■ **What you have to do**:
Scan the data. Collect each line that contains the word "STEPPER".

[[ Data for this task open ]]

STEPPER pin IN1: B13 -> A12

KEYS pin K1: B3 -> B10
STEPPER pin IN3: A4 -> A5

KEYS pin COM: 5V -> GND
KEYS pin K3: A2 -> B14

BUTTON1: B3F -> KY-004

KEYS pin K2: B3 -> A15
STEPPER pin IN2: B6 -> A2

[[ Data for this task closed ]]
[[ Data for this task open ]]

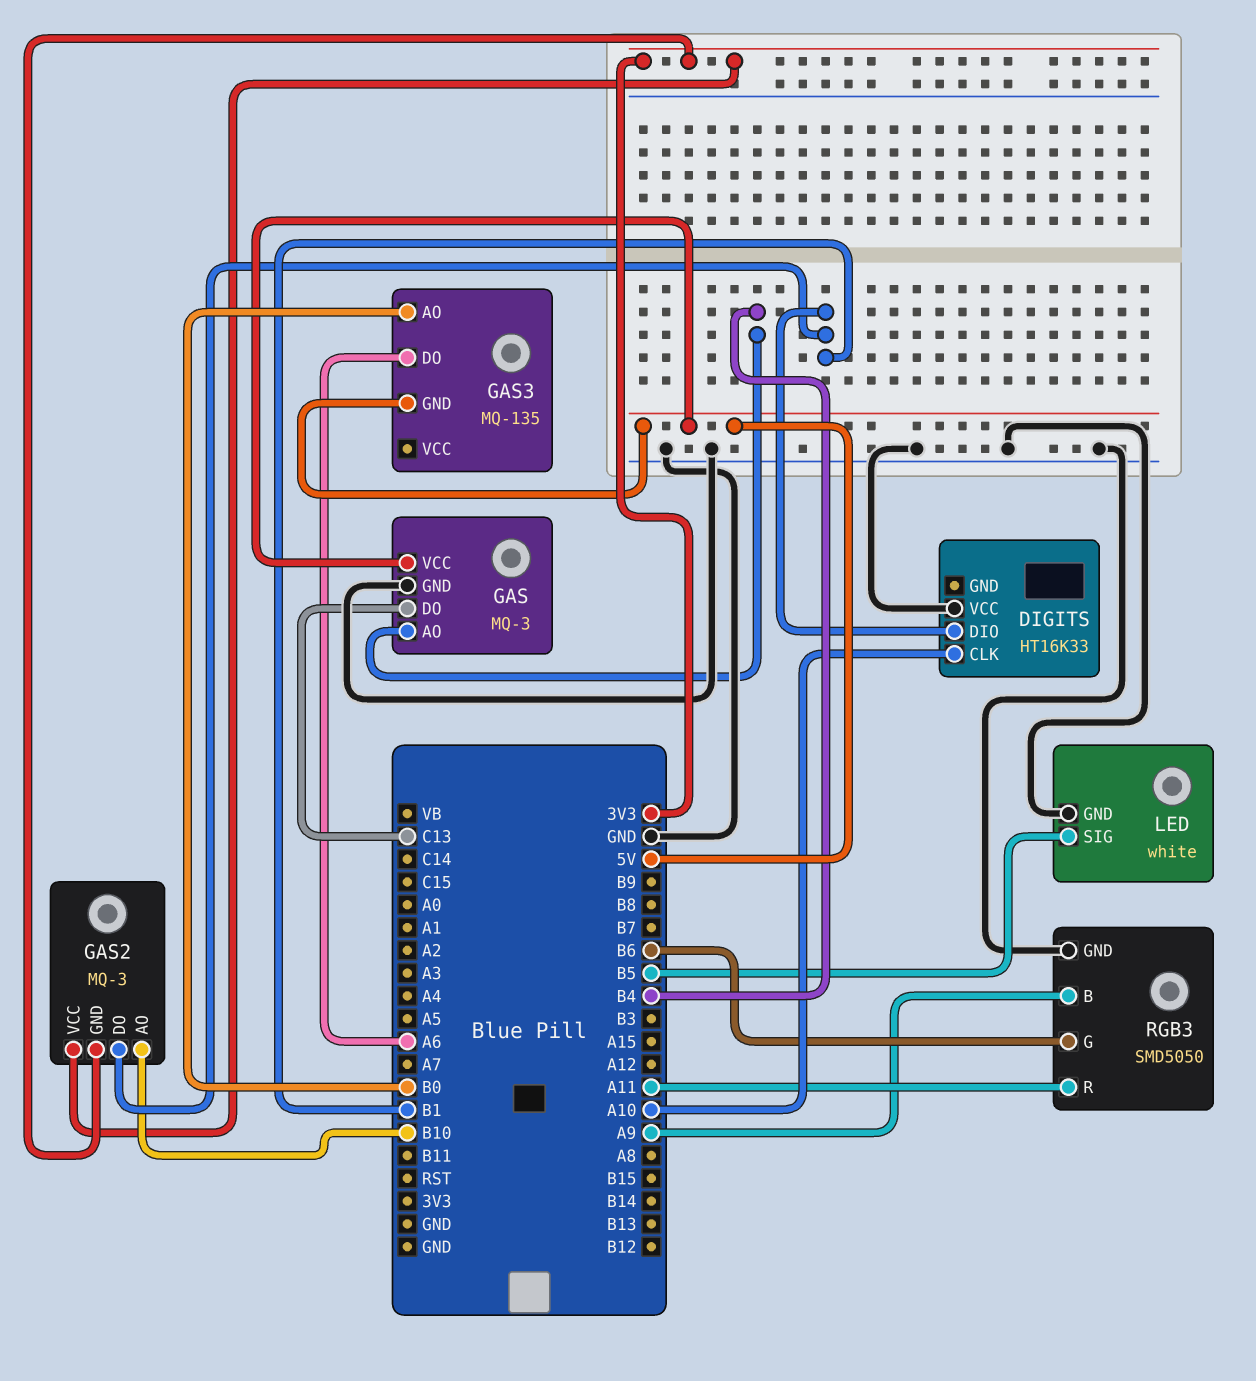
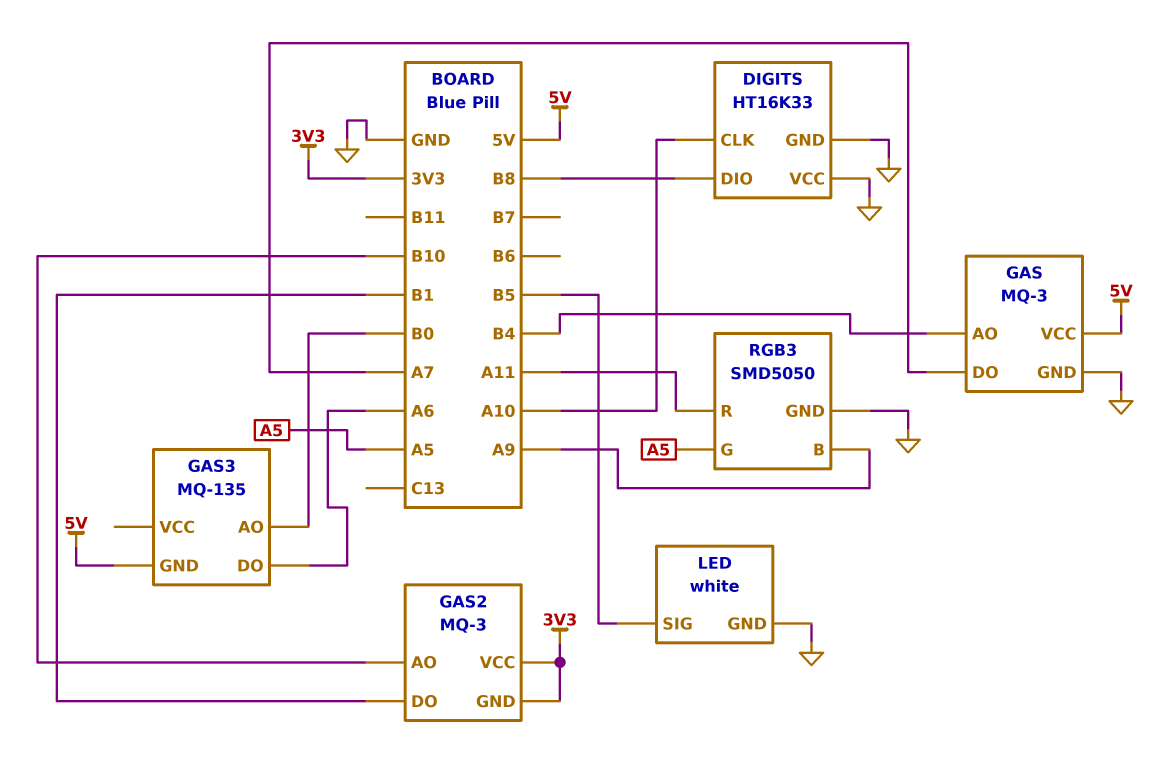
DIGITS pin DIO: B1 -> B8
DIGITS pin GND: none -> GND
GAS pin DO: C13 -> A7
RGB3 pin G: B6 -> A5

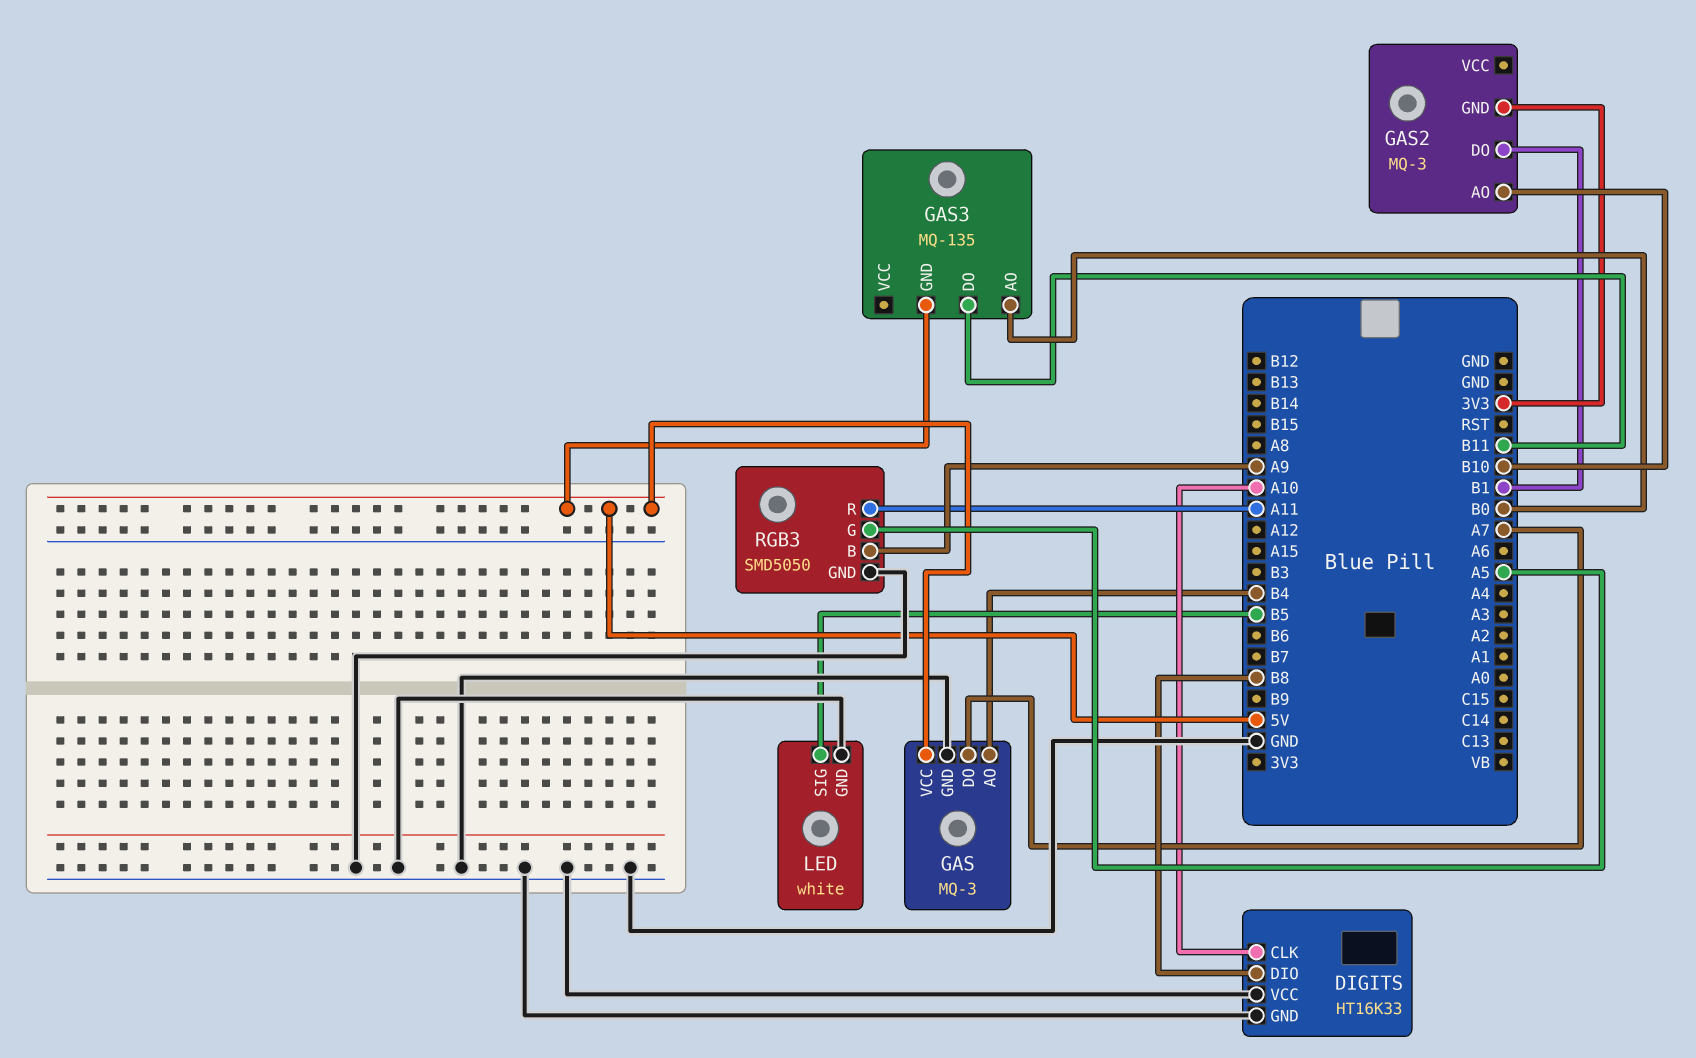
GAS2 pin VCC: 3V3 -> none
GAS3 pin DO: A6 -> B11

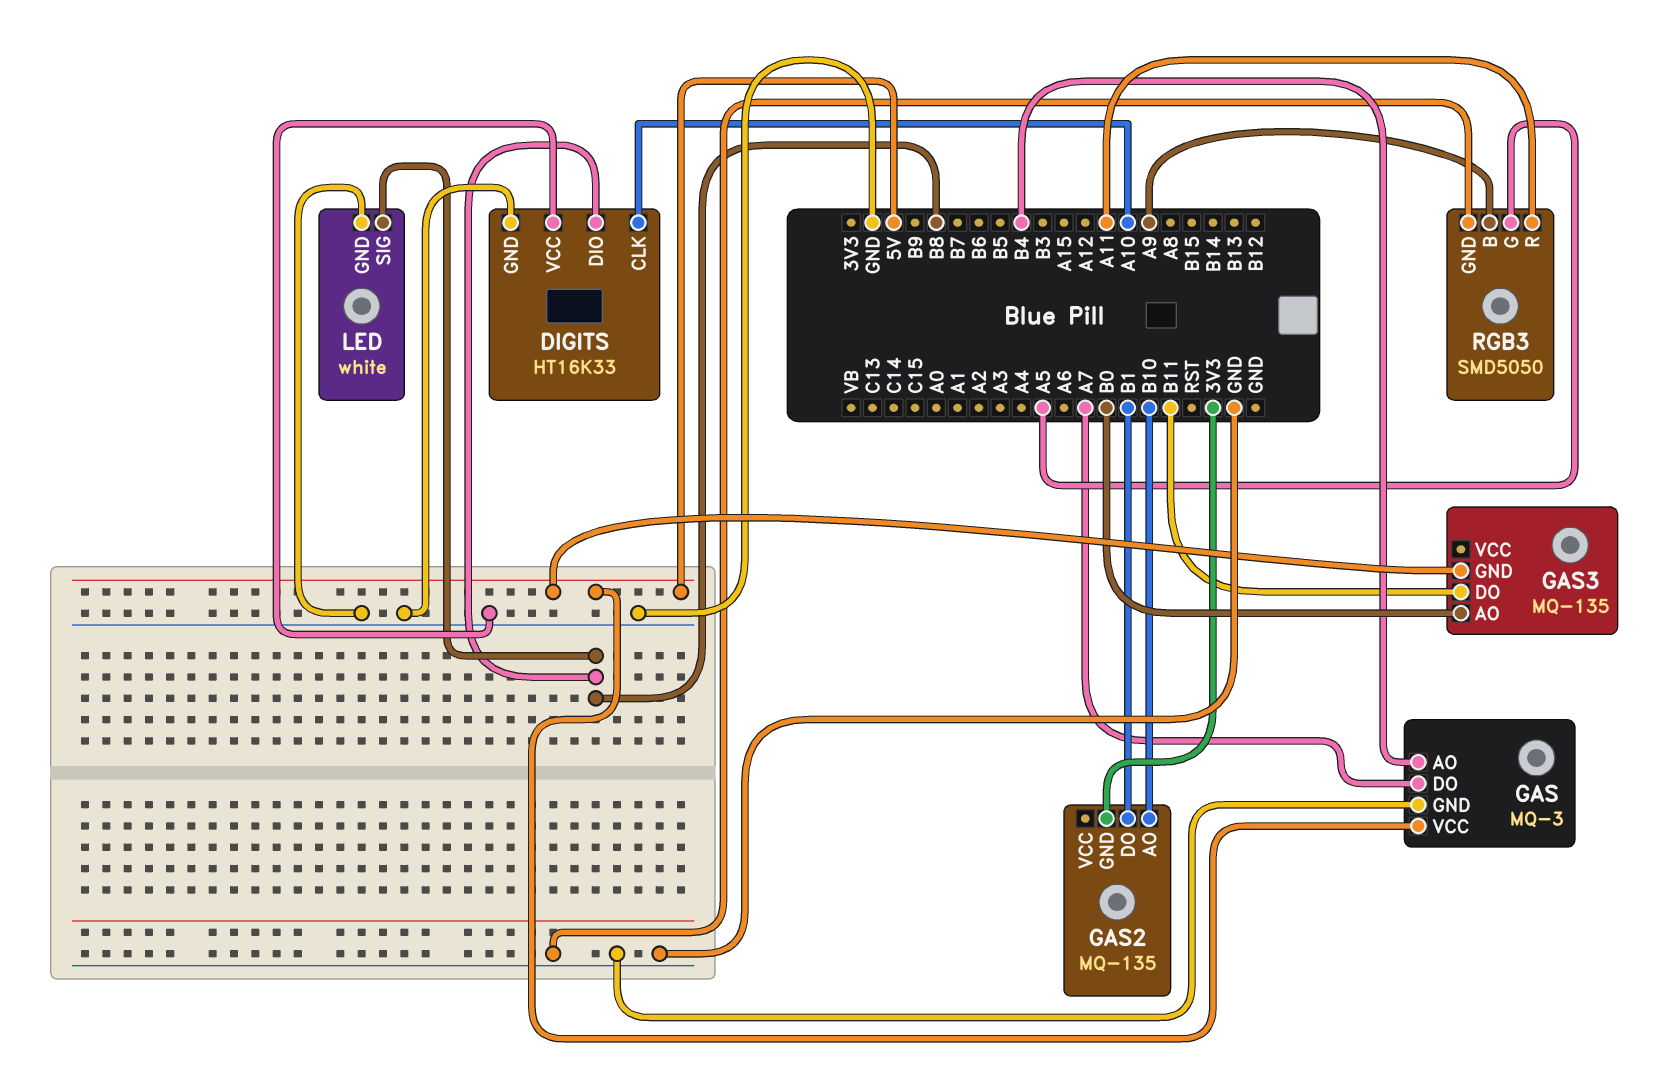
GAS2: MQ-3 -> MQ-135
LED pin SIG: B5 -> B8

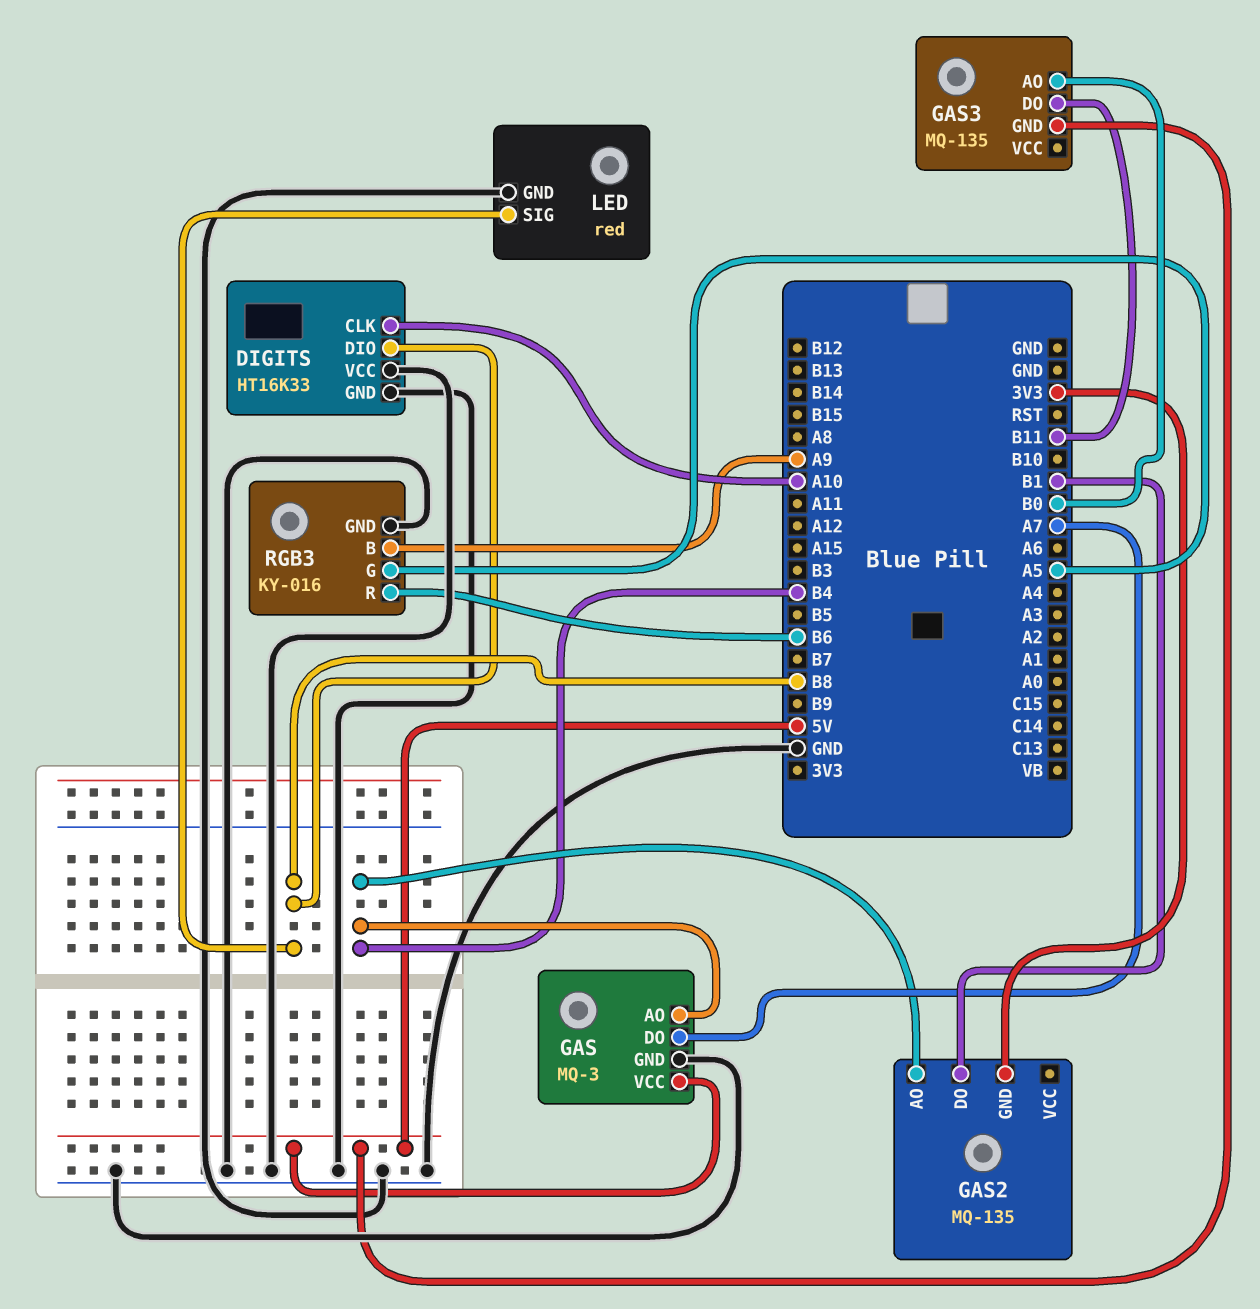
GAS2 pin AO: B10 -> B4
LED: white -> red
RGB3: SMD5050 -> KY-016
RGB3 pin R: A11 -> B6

[[ Data for this task closed ]]

■ **Solution for this exercise**:
STEPPER pin IN1: B13 -> A12
STEPPER pin IN3: A4 -> A5
STEPPER pin IN2: B6 -> A2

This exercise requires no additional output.